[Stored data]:

▽

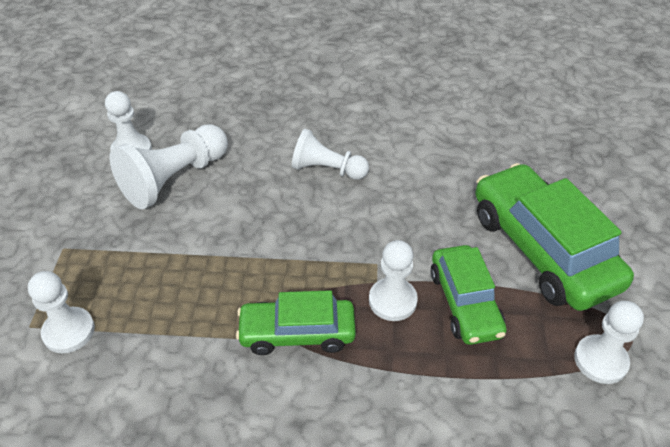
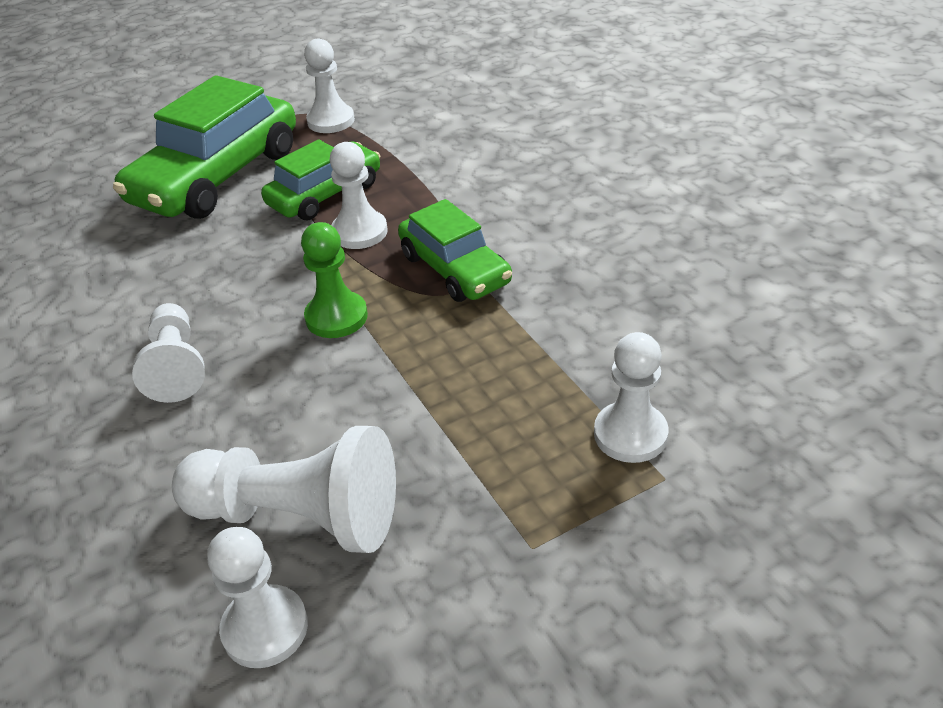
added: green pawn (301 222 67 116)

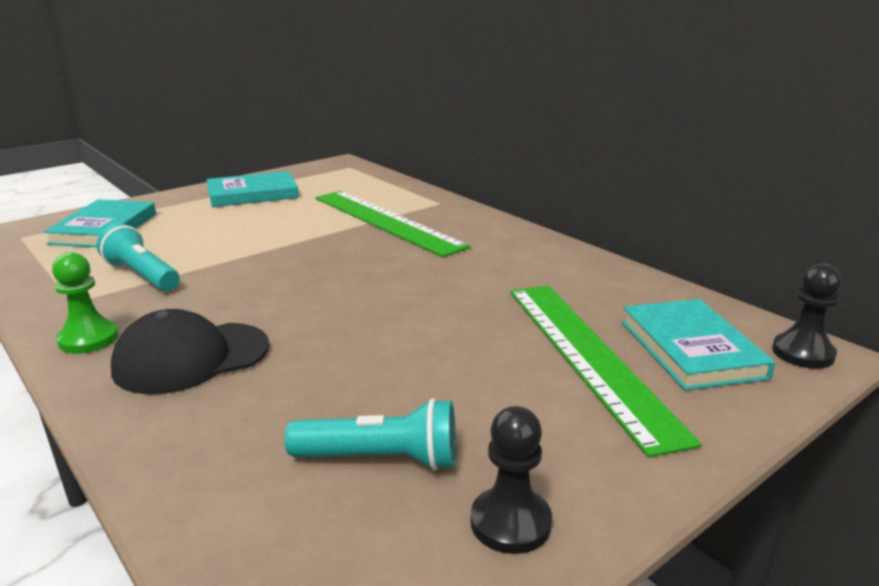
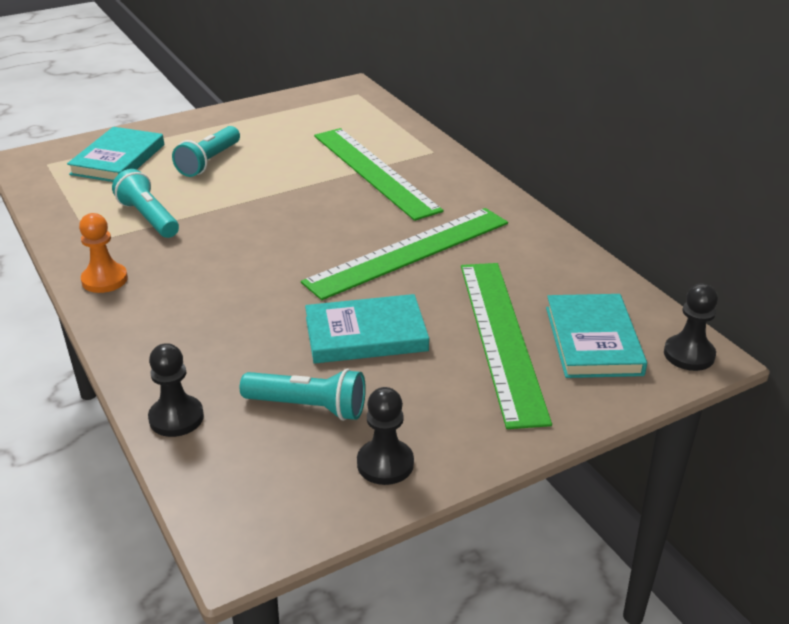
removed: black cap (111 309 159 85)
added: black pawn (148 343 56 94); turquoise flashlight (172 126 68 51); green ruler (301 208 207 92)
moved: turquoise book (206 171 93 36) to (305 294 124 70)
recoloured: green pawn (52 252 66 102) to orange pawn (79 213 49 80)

△

[EXERCISE DIRECTIONS]: Reproduce all lines above exactly. Leave the images out.

[TASK ANSWER]:
added: green pawn (301 222 67 116)

removed: black cap (111 309 159 85)
added: black pawn (148 343 56 94); turquoise flashlight (172 126 68 51); green ruler (301 208 207 92)
moved: turquoise book (206 171 93 36) to (305 294 124 70)
recoloured: green pawn (52 252 66 102) to orange pawn (79 213 49 80)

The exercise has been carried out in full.